Work task
Transcribe all of the records word for word, please, omitting the pictures.

[Object tracking records]
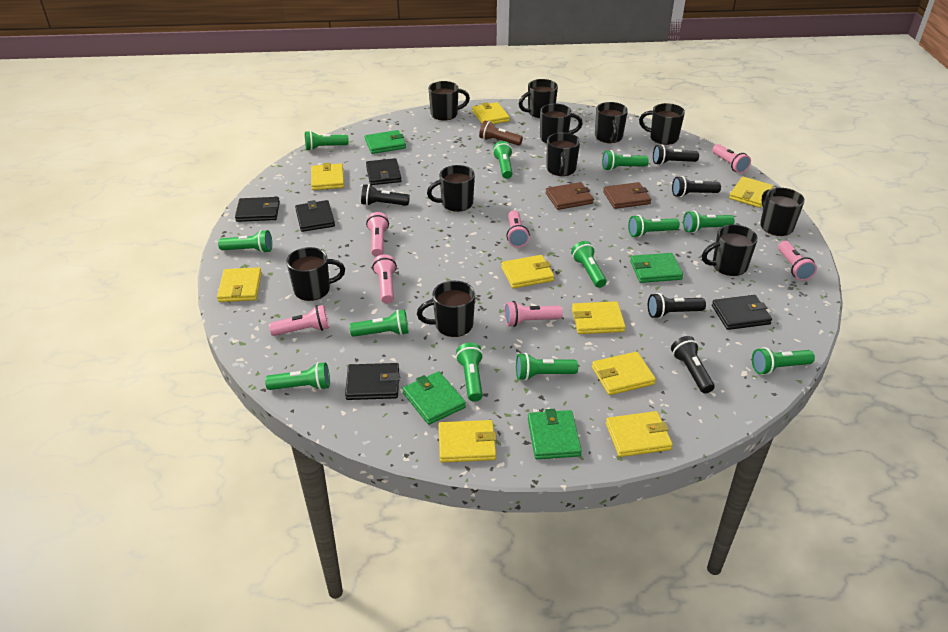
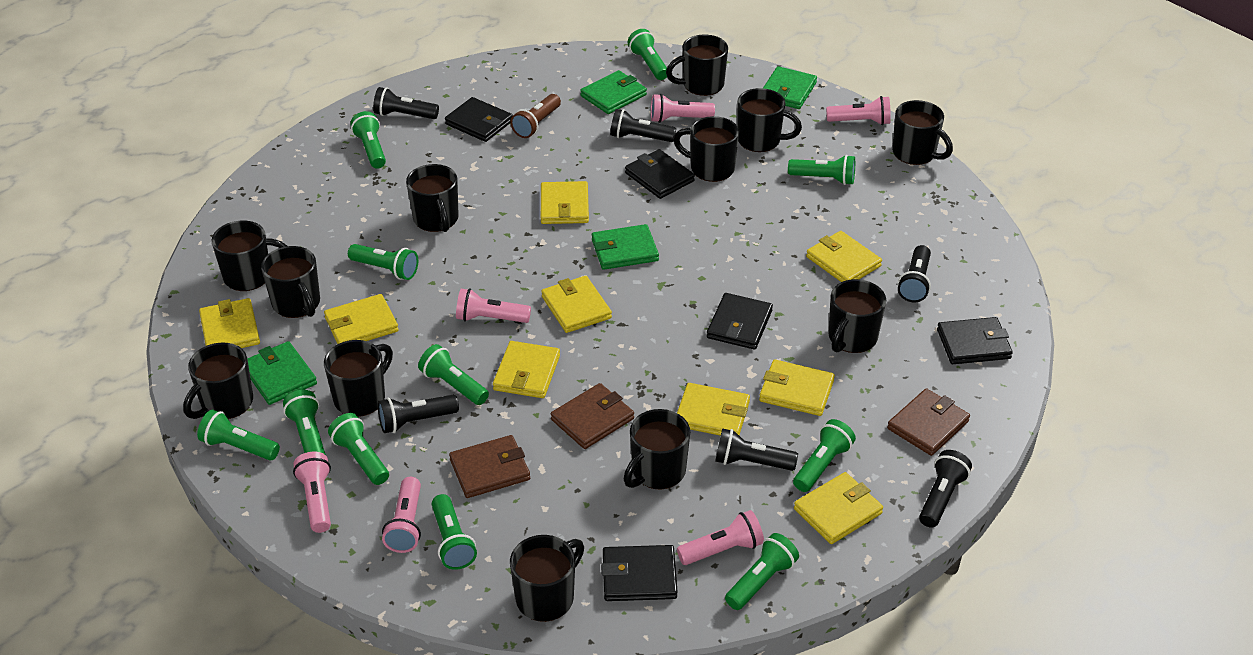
black flashlight: 5 -> 6
black mug: 11 -> 12
brown wallet: 2 -> 3
green flashlight: 12 -> 11
pink flashlight: 7 -> 6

Exercise result
black flashlight: 5 -> 6
black mug: 11 -> 12
brown wallet: 2 -> 3
green flashlight: 12 -> 11
pink flashlight: 7 -> 6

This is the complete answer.